Work item => Records follow. Pull out every line that contains "purple".

◇ ◇ ◇ ◇ ◇

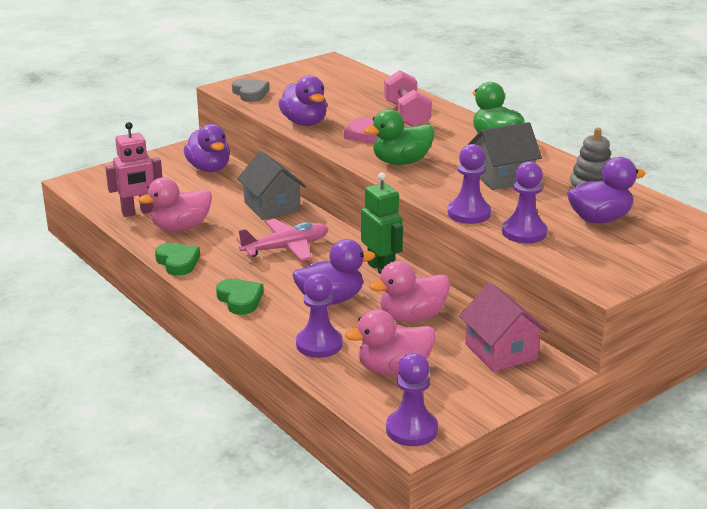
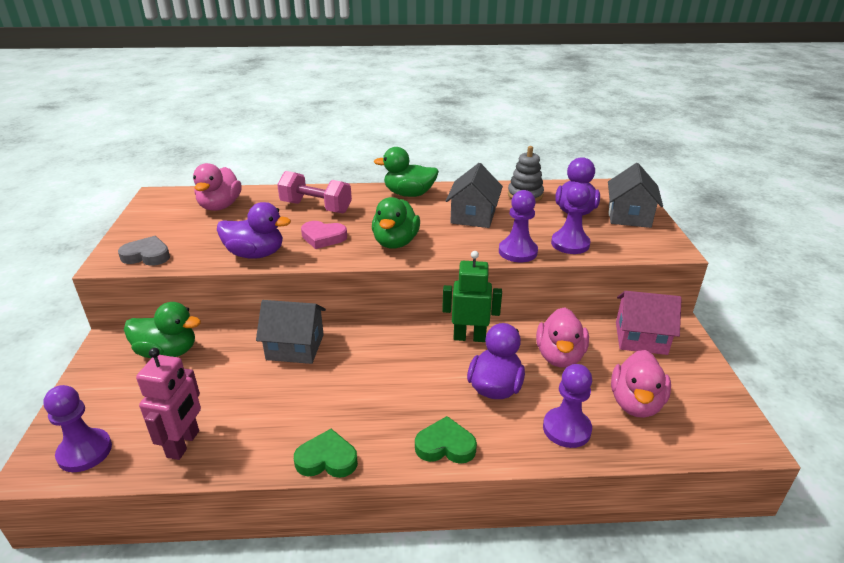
camera: 55 degrees left, 5 degrees up
(181, 227) = (258, 425): pink duck -> pink duck (220, 206)
(209, 168) = (167, 352): purple duck -> green duck
(286, 248) = (379, 372): pink plane -> none
(411, 429) = (735, 436): purple pawn -> purple pawn (85, 452)
(639, 248) = (629, 216): none -> grey house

◇ ◇ ◇ ◇ ◇

Result of this task =>
(209, 168) = (167, 352): purple duck -> green duck
(411, 429) = (735, 436): purple pawn -> purple pawn (85, 452)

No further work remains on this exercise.